→ **Activity**: From first line to last, output the records below exactly.

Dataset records
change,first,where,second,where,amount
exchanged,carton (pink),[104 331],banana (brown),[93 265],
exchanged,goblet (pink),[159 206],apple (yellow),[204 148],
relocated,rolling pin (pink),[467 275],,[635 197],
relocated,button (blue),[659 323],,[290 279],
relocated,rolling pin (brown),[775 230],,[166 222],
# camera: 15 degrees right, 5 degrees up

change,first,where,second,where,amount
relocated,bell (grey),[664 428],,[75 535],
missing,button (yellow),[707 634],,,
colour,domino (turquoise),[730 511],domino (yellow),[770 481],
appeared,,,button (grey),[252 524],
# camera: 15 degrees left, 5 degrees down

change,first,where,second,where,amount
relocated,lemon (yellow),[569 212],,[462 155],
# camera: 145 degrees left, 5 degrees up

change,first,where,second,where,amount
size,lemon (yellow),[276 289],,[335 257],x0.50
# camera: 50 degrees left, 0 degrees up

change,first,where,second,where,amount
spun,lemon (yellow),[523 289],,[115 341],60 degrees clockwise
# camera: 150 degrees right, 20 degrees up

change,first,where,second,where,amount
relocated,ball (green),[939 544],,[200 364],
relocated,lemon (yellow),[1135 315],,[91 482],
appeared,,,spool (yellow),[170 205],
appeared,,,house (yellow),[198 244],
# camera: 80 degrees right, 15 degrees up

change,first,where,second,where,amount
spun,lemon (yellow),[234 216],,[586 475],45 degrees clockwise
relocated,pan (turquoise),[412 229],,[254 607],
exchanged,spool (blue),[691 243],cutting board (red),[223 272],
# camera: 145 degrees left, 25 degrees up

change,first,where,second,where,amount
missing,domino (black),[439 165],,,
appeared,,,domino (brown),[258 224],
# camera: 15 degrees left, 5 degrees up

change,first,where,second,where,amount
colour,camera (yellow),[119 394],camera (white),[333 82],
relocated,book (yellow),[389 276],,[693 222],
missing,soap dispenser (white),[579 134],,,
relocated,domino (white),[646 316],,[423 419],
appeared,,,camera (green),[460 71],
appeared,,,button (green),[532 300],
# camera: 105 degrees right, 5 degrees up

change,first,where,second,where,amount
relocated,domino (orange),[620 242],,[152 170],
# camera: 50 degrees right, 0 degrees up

→ **Solution to this exercise**:
change,first,where,second,where,amount
exchanged,carton (pink),[104 331],banana (brown),[93 265],
exchanged,goblet (pink),[159 206],apple (yellow),[204 148],
relocated,rolling pin (pink),[467 275],,[635 197],
relocated,button (blue),[659 323],,[290 279],
relocated,rolling pin (brown),[775 230],,[166 222],
# camera: 15 degrees right, 5 degrees up

change,first,where,second,where,amount
relocated,bell (grey),[664 428],,[75 535],
missing,button (yellow),[707 634],,,
colour,domino (turquoise),[730 511],domino (yellow),[770 481],
appeared,,,button (grey),[252 524],
# camera: 15 degrees left, 5 degrees down

change,first,where,second,where,amount
relocated,lemon (yellow),[569 212],,[462 155],
# camera: 145 degrees left, 5 degrees up

change,first,where,second,where,amount
size,lemon (yellow),[276 289],,[335 257],x0.50
# camera: 50 degrees left, 0 degrees up

change,first,where,second,where,amount
spun,lemon (yellow),[523 289],,[115 341],60 degrees clockwise
# camera: 150 degrees right, 20 degrees up

change,first,where,second,where,amount
relocated,ball (green),[939 544],,[200 364],
relocated,lemon (yellow),[1135 315],,[91 482],
appeared,,,spool (yellow),[170 205],
appeared,,,house (yellow),[198 244],
# camera: 80 degrees right, 15 degrees up

change,first,where,second,where,amount
spun,lemon (yellow),[234 216],,[586 475],45 degrees clockwise
relocated,pan (turquoise),[412 229],,[254 607],
exchanged,spool (blue),[691 243],cutting board (red),[223 272],
# camera: 145 degrees left, 25 degrees up

change,first,where,second,where,amount
missing,domino (black),[439 165],,,
appeared,,,domino (brown),[258 224],
# camera: 15 degrees left, 5 degrees up

change,first,where,second,where,amount
colour,camera (yellow),[119 394],camera (white),[333 82],
relocated,book (yellow),[389 276],,[693 222],
missing,soap dispenser (white),[579 134],,,
relocated,domino (white),[646 316],,[423 419],
appeared,,,camera (green),[460 71],
appeared,,,button (green),[532 300],
# camera: 105 degrees right, 5 degrees up

change,first,where,second,where,amount
relocated,domino (orange),[620 242],,[152 170],
# camera: 50 degrees right, 0 degrees up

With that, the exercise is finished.